• Activity
Repeat verbatim, and only, the lines of the data below, beginning at the line that contains "yellow camera" and stopping after the line that contains "pink lamp (1st from left)".

• Exercise data

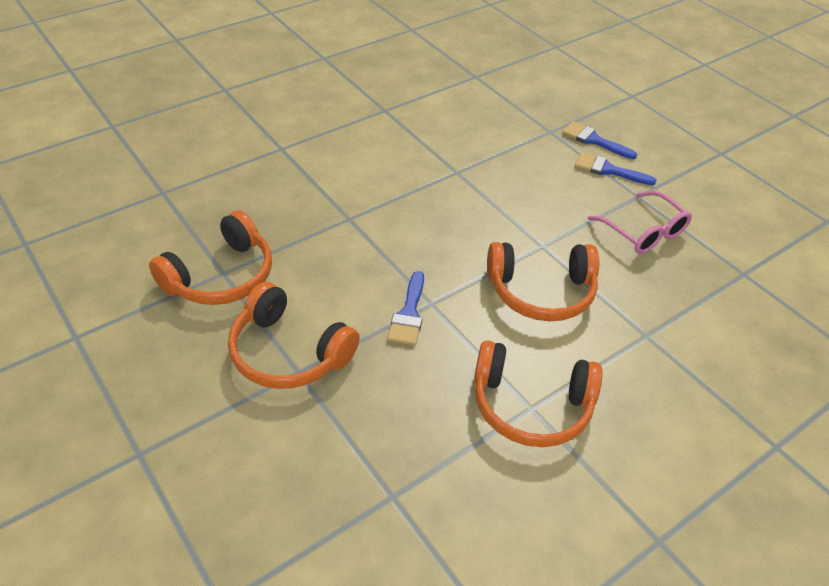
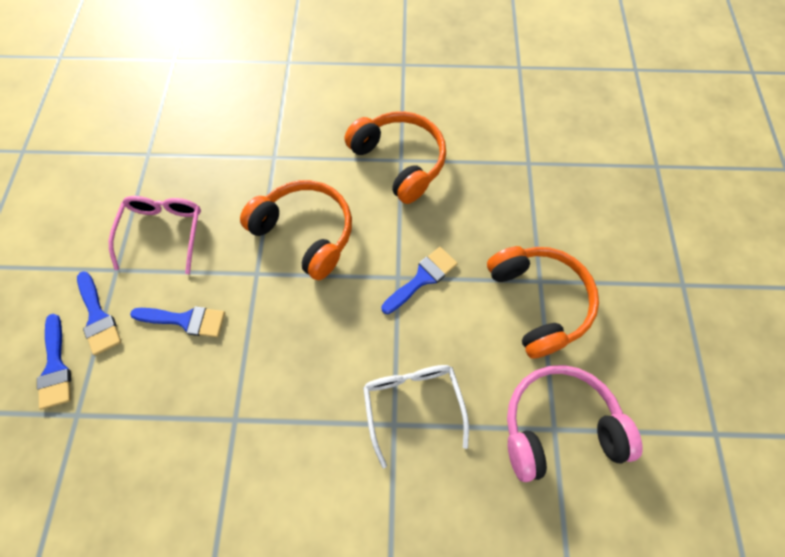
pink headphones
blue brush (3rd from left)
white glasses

==

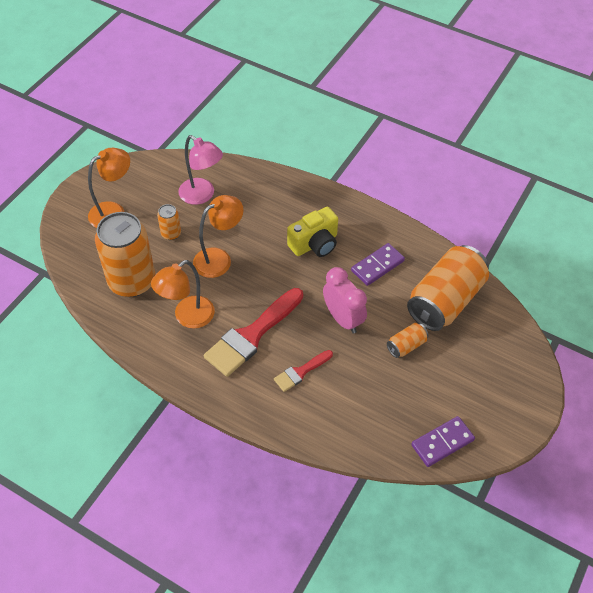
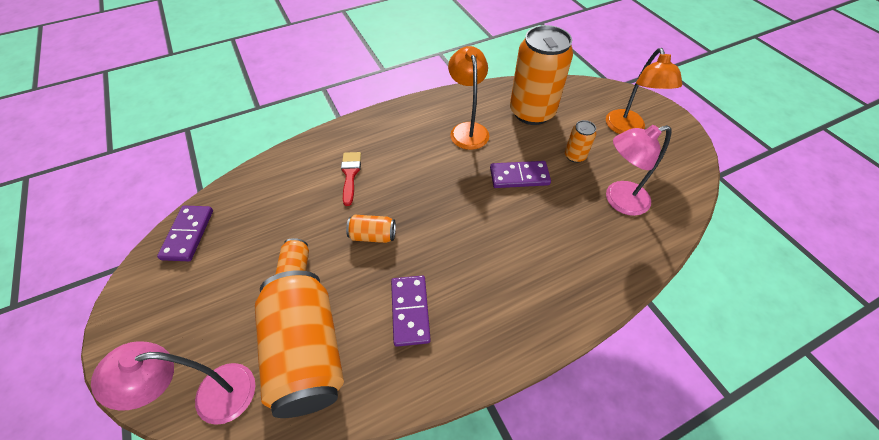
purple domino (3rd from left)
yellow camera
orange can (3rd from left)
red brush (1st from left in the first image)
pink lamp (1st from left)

• Answer
yellow camera
orange can (3rd from left)
red brush (1st from left in the first image)
pink lamp (1st from left)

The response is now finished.